## MATERIAL FOR THIS EXERCISE
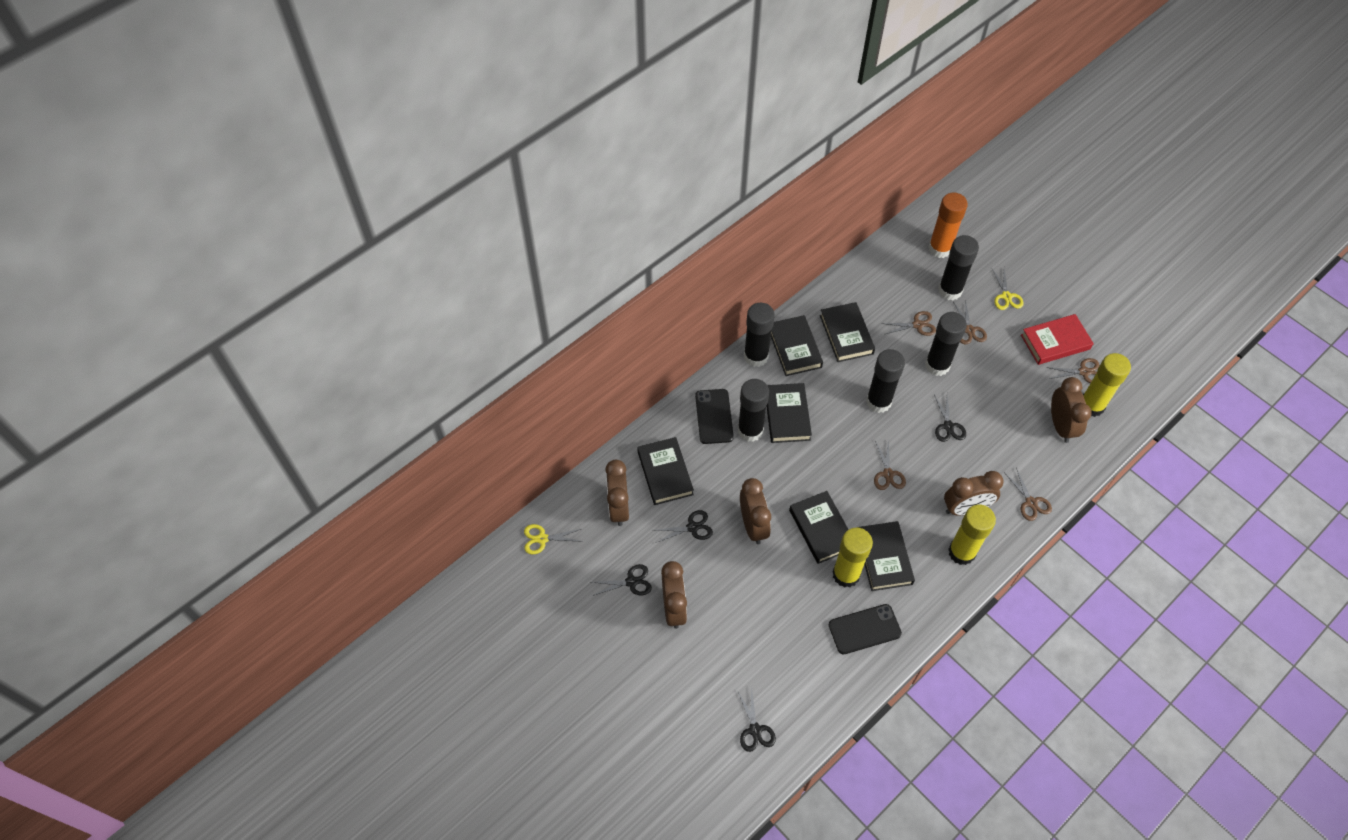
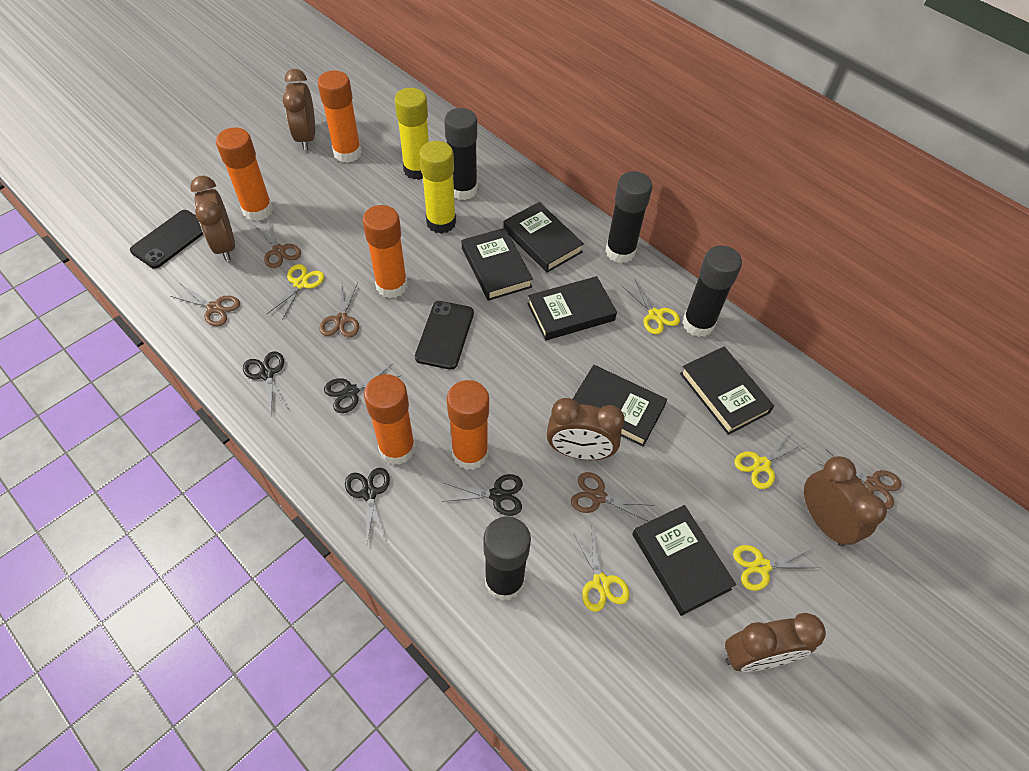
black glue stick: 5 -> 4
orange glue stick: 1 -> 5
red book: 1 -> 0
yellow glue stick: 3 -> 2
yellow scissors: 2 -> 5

## WHAT TO PRODUCE
Exactly reproduce each record, leaving out any pictures.

## EXPECTED OUTPUT
black glue stick: 5 -> 4
orange glue stick: 1 -> 5
red book: 1 -> 0
yellow glue stick: 3 -> 2
yellow scissors: 2 -> 5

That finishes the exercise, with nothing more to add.